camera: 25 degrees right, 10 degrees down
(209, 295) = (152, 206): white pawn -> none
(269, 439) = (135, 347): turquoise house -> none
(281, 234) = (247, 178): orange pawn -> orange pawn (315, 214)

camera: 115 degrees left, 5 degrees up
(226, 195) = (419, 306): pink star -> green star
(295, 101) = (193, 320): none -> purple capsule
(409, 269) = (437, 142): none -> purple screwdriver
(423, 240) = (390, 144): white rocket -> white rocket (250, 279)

────────────────────────────────────────

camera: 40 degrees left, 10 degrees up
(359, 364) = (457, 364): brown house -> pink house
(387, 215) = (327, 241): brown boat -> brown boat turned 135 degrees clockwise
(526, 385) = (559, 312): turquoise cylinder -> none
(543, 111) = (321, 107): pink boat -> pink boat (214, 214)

────────────────────────────────────────

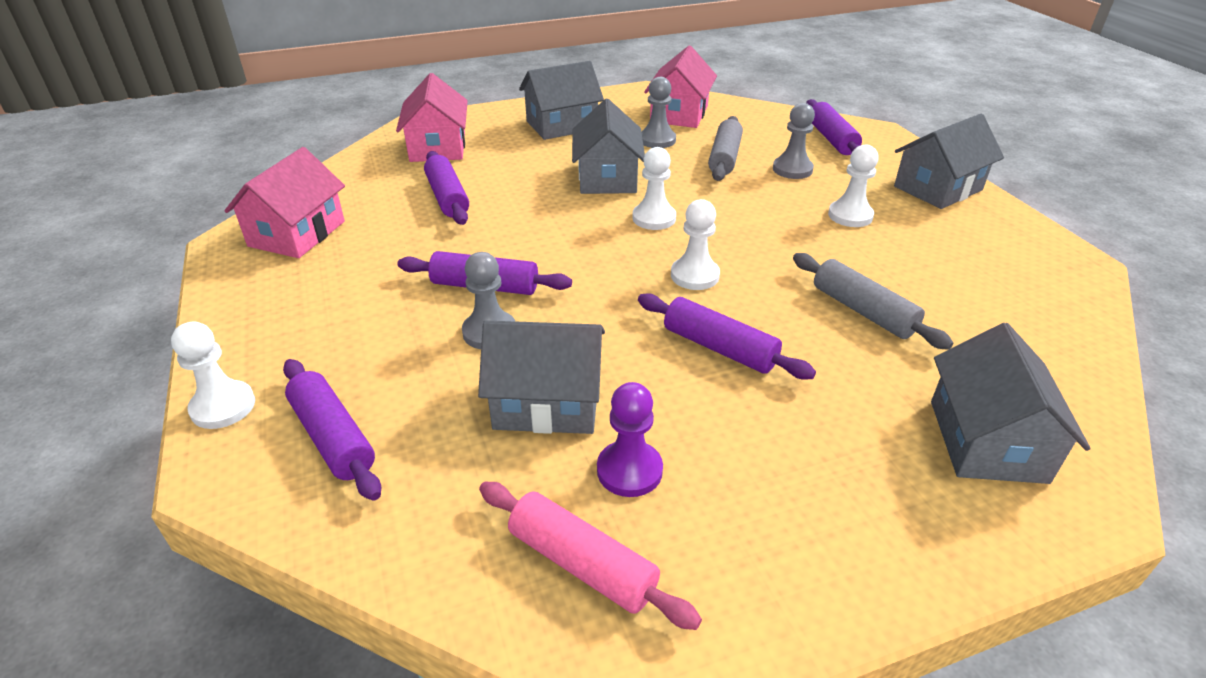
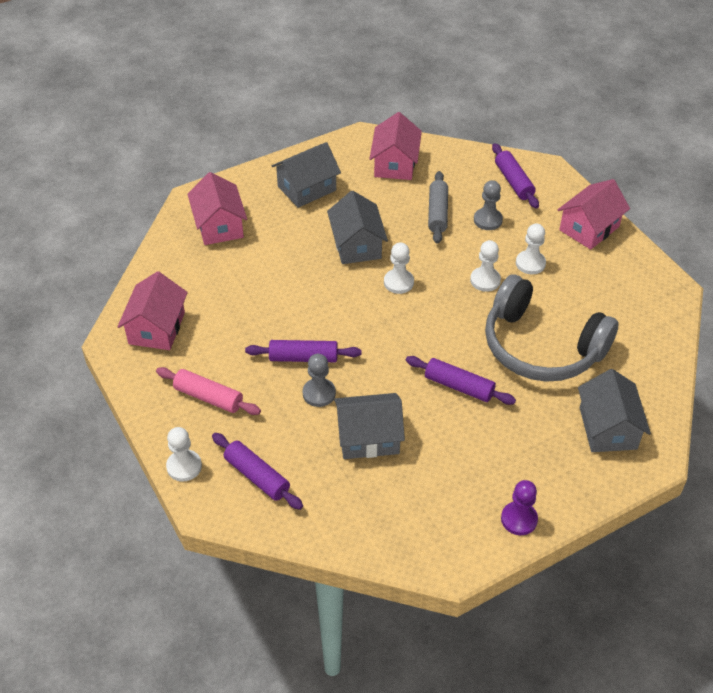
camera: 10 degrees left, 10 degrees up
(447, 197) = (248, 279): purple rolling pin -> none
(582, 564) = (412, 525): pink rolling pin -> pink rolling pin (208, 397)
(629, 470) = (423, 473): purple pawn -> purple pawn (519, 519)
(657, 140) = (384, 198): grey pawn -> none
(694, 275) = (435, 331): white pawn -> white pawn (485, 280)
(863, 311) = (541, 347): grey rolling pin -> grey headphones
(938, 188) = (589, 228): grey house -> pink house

────────────────────────────────────────

What this task involves: From the entries above, copy every line that holds the word "camera".

Result:
camera: 25 degrees right, 10 degrees down
camera: 115 degrees left, 5 degrees up
camera: 40 degrees left, 10 degrees up
camera: 10 degrees left, 10 degrees up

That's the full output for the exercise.